- Problem
In the records below, find the line containing "TR2: NMOS 2N7002" and restate it and all lines after it exactly, through the last line.

** Opening Information shown block **

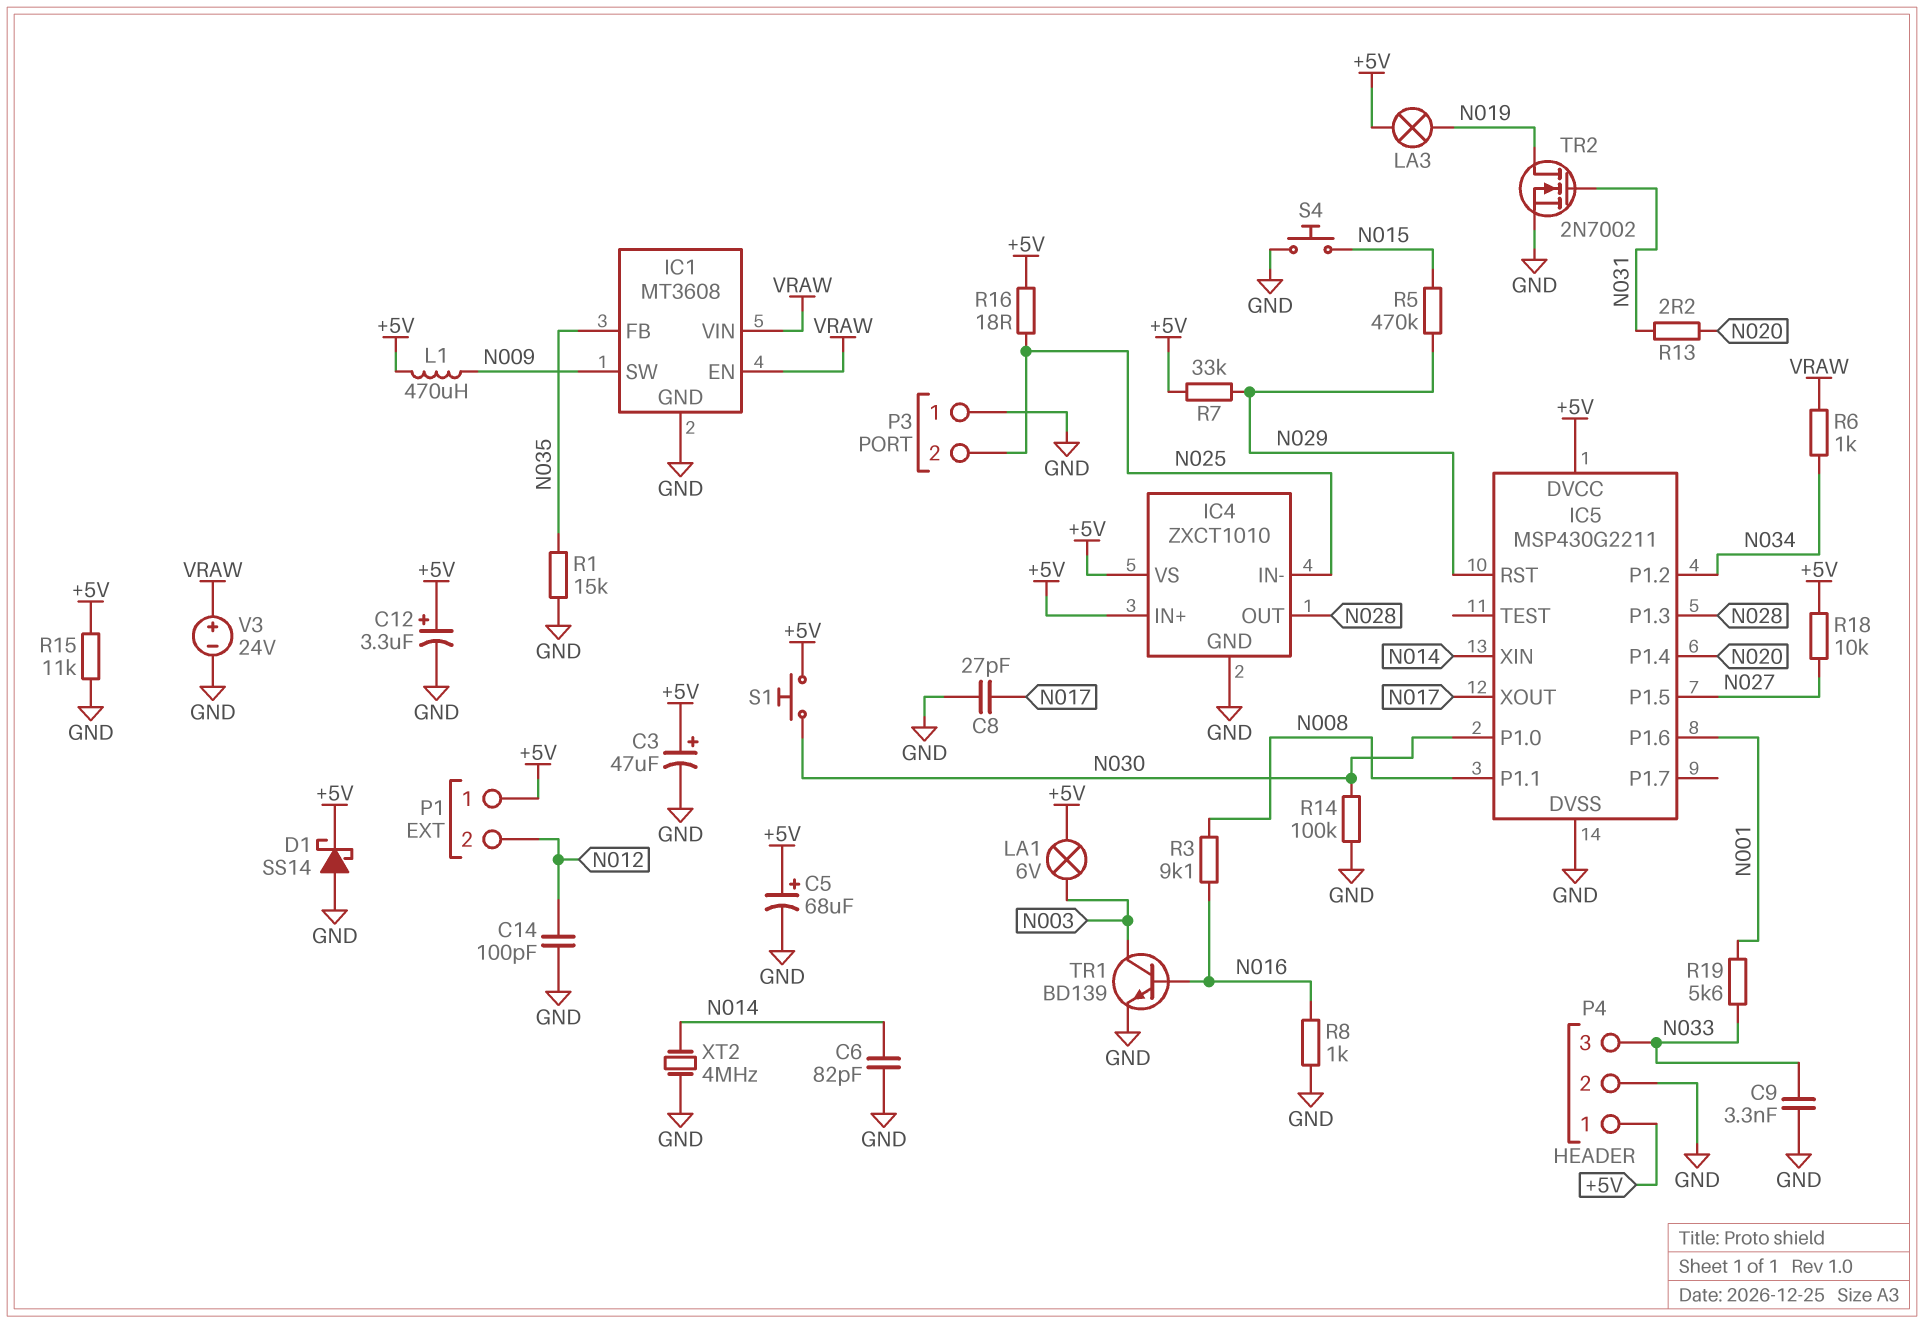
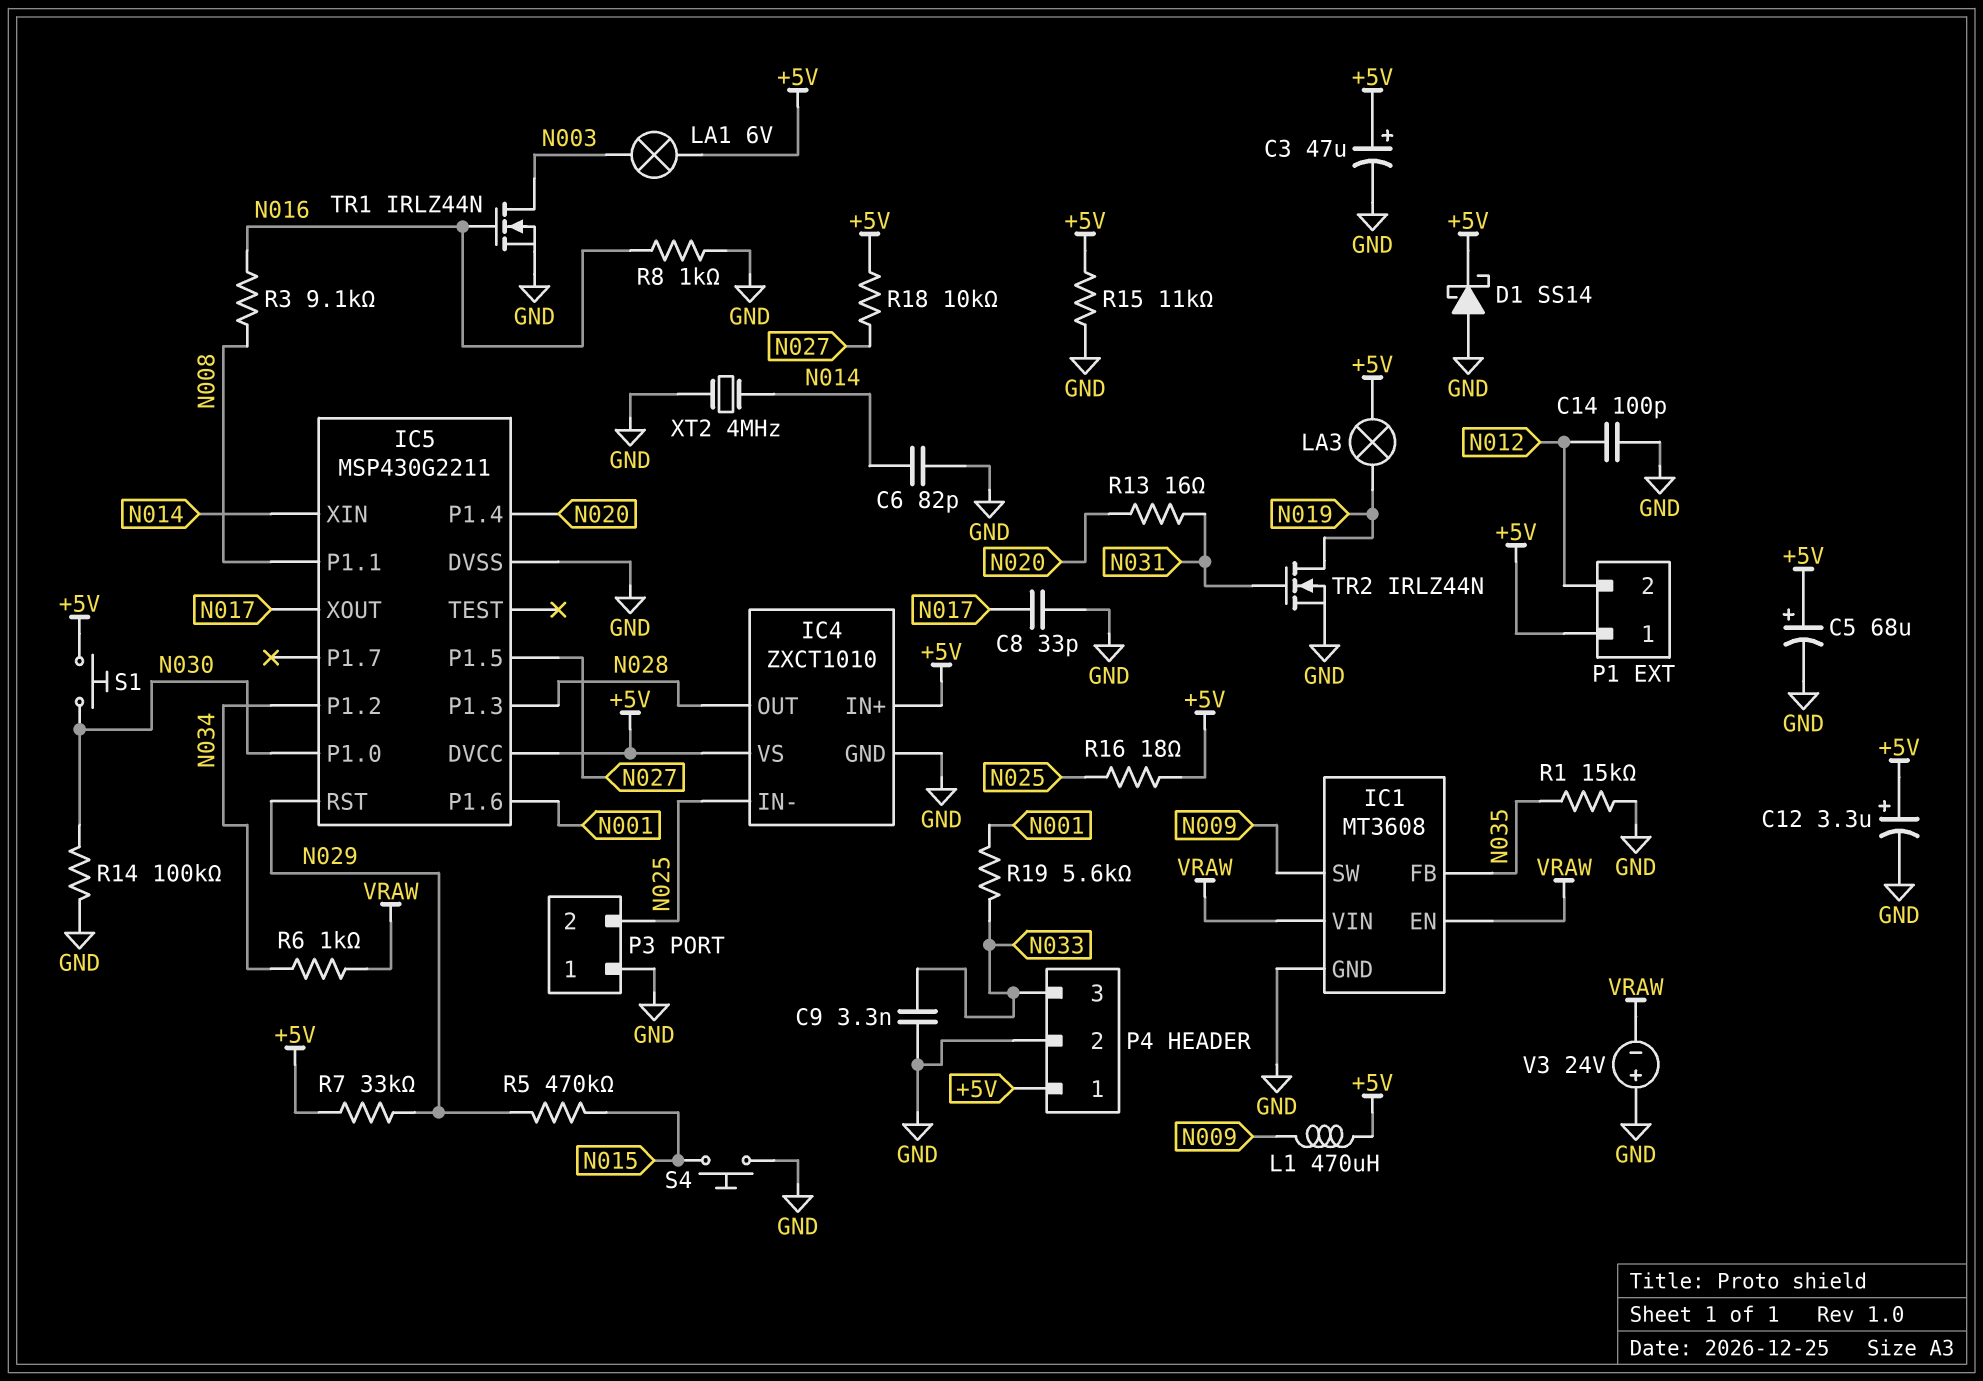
C8: 27pF (GND, N017) -> 33pF (GND, N017)
R13: 2.2 (N020, N031) -> 16 (N020, N031)
TR1: NPN BD139 (B N016, C N003, E GND) -> NMOS IRLZ44N (G N016, D N003, S GND)
TR2: NMOS 2N7002 (G N031, D N019, S GND) -> NMOS IRLZ44N (G N031, D N019, S GND)
V3: 24V (plus VRAW, minus GND) -> 24V (plus GND, minus VRAW)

** Closing Information shown block **

- Exercise answer
TR2: NMOS 2N7002 (G N031, D N019, S GND) -> NMOS IRLZ44N (G N031, D N019, S GND)
V3: 24V (plus VRAW, minus GND) -> 24V (plus GND, minus VRAW)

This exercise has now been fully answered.